● What you should do
Reproduce the material in full, exactly as written.
----- Extracted entries -----
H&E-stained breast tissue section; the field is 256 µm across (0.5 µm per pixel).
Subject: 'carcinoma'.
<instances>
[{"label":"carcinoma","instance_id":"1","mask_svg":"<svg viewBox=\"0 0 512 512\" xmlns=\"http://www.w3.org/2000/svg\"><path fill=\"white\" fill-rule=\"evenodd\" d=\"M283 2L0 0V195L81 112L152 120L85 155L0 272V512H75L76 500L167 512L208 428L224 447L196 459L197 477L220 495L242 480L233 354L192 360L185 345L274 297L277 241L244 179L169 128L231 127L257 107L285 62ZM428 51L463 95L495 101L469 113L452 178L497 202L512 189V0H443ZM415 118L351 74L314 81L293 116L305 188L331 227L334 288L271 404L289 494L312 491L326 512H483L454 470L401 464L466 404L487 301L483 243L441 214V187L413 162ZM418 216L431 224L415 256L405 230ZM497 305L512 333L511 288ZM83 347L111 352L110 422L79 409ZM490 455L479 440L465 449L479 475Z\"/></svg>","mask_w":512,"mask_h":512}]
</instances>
-----
● Answer to the problem
H&E-stained breast tissue section; the field is 256 µm across (0.5 µm per pixel).
Subject: 'carcinoma'.
<instances>
[{"label":"carcinoma","instance_id":"1","mask_svg":"<svg viewBox=\"0 0 512 512\" xmlns=\"http://www.w3.org/2000/svg\"><path fill=\"white\" fill-rule=\"evenodd\" d=\"M283 2L0 0V195L81 112L152 120L85 155L0 272V512H75L76 500L167 512L208 428L224 447L196 459L197 477L220 495L242 480L233 354L192 360L185 345L274 297L277 241L244 179L169 128L231 127L257 107L285 62ZM428 51L463 95L495 101L469 113L452 178L497 202L512 189V0H443ZM415 118L351 74L314 81L293 116L305 188L331 227L334 288L271 404L289 494L312 491L326 512H483L454 470L401 464L466 404L487 301L483 243L441 214V187L413 162ZM418 216L431 224L415 256L405 230ZM497 305L512 333L511 288ZM83 347L111 352L110 422L79 409ZM490 455L479 440L465 449L479 475Z\"/></svg>","mask_w":512,"mask_h":512}]
</instances>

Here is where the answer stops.